■ What you need to do:
Return the data below exactly, but only from the line containing "(217, 94) = (123, 338): red" through the line containing "(445, 226) = (419, 201): white", with both of those lines included.

START Records supplied

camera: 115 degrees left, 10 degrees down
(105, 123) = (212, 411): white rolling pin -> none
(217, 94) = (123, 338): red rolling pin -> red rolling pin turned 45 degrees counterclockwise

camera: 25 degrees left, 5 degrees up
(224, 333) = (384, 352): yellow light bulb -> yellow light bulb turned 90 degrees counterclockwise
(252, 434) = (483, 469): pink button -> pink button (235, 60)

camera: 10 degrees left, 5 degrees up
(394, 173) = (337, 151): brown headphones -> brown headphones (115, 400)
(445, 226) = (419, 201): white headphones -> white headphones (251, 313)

END Records supplied
START Records supplied

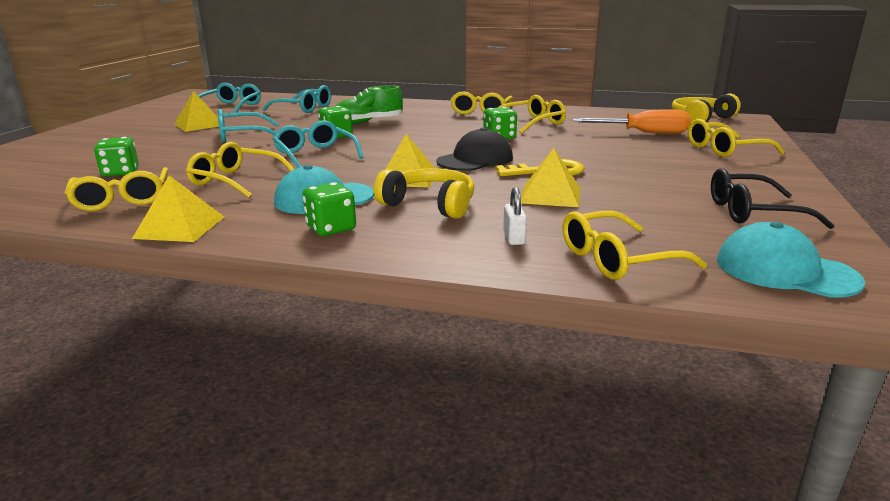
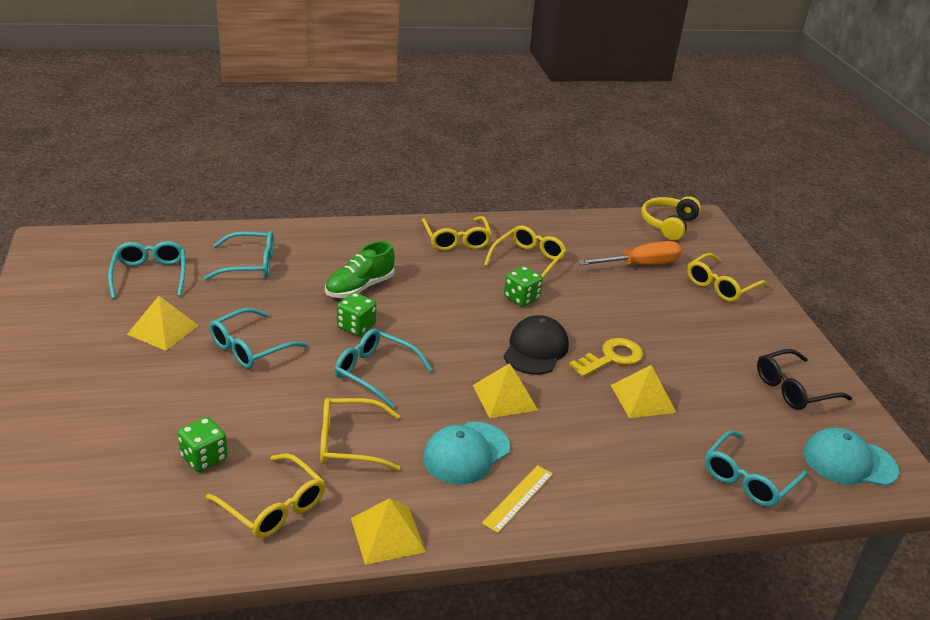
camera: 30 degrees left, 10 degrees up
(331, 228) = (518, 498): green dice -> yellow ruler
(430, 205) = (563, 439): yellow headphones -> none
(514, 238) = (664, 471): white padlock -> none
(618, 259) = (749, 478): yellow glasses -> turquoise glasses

END Records supplied

■ Task solution:
(217, 94) = (123, 338): red rolling pin -> red rolling pin turned 45 degrees counterclockwise

camera: 25 degrees left, 5 degrees up
(224, 333) = (384, 352): yellow light bulb -> yellow light bulb turned 90 degrees counterclockwise
(252, 434) = (483, 469): pink button -> pink button (235, 60)

camera: 10 degrees left, 5 degrees up
(394, 173) = (337, 151): brown headphones -> brown headphones (115, 400)
(445, 226) = (419, 201): white headphones -> white headphones (251, 313)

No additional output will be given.